▸ **PROVIDED DATA**:
● ● ● ●
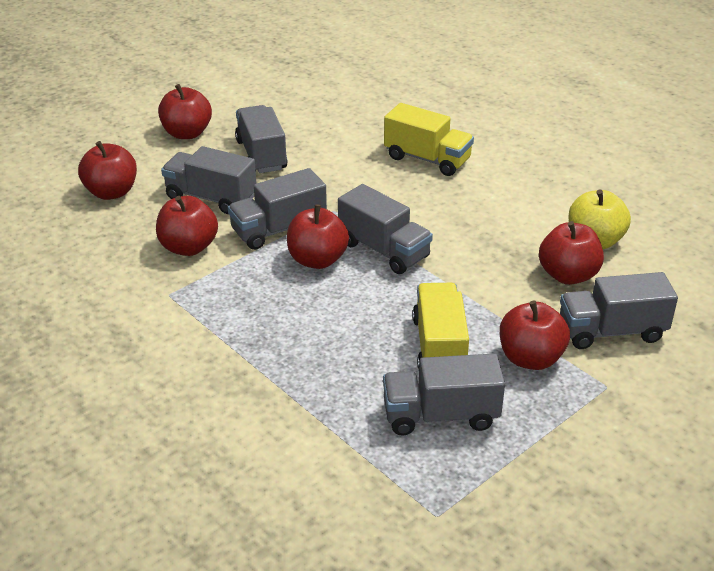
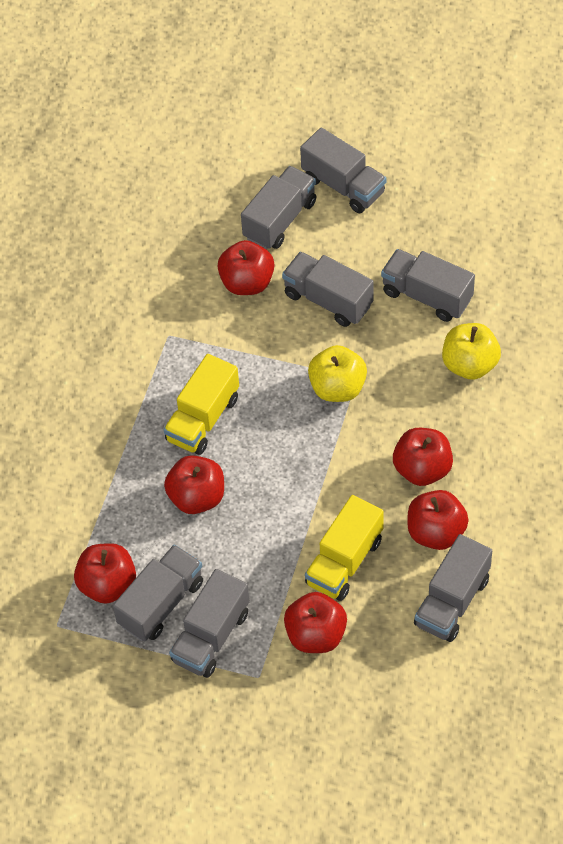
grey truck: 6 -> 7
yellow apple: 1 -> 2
● ● ● ●
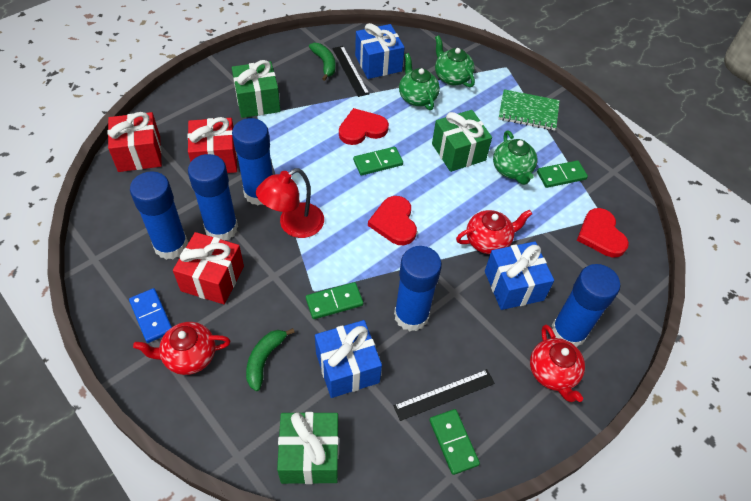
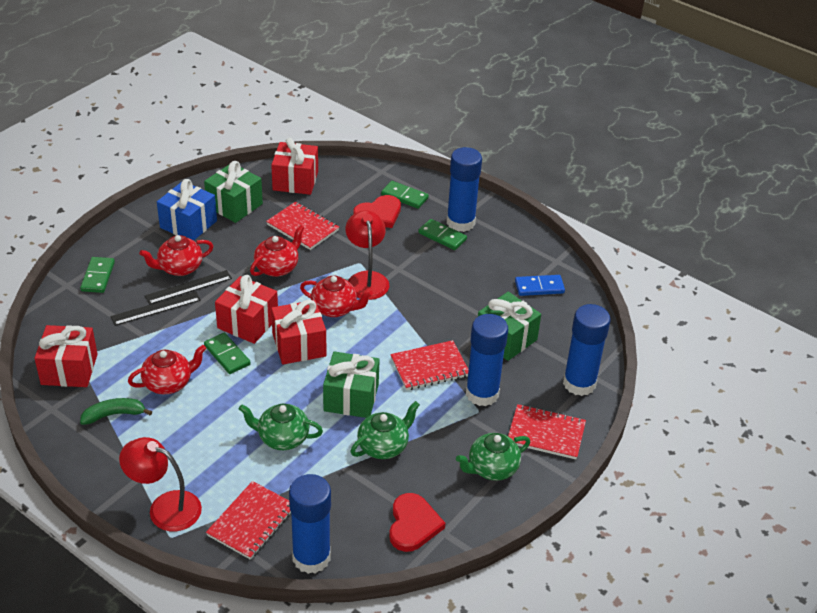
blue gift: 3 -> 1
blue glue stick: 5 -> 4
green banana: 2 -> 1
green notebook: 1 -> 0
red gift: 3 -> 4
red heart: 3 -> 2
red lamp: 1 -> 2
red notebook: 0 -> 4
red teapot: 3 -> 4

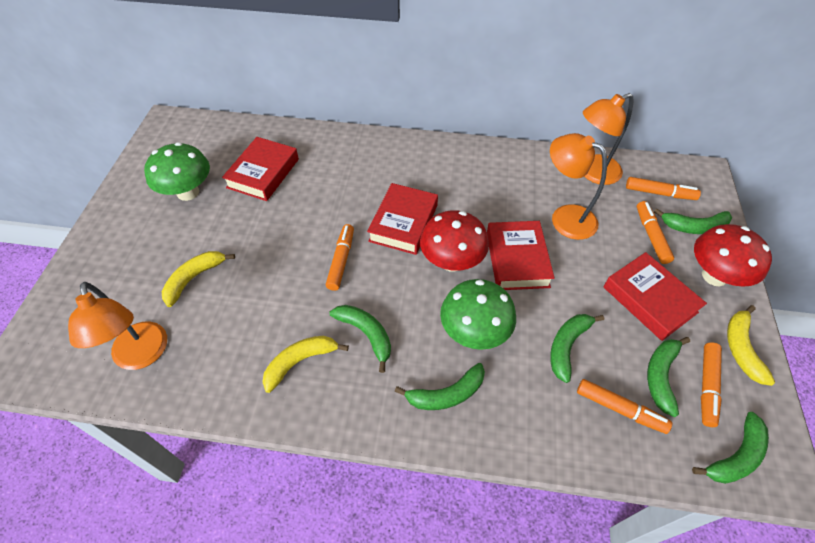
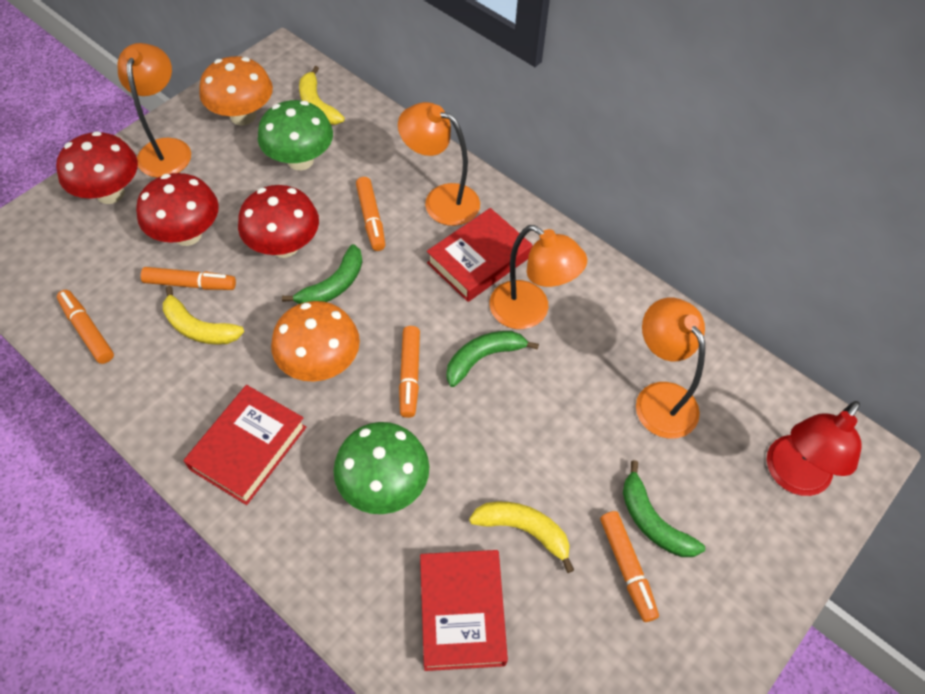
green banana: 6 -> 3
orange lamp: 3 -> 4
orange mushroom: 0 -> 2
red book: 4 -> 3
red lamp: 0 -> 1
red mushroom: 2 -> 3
● ● ● ●
▸ **WHAT YOU HAVE TO DO**: Since the pictures are not part of the copy, please transcribe only the lines above from the one with "red heart: 3 -> 2" through the one with "red mushroom: 2 -> 3", exactly and with both ends.

▸ **ANSWER SPACE**:
red heart: 3 -> 2
red lamp: 1 -> 2
red notebook: 0 -> 4
red teapot: 3 -> 4

green banana: 6 -> 3
orange lamp: 3 -> 4
orange mushroom: 0 -> 2
red book: 4 -> 3
red lamp: 0 -> 1
red mushroom: 2 -> 3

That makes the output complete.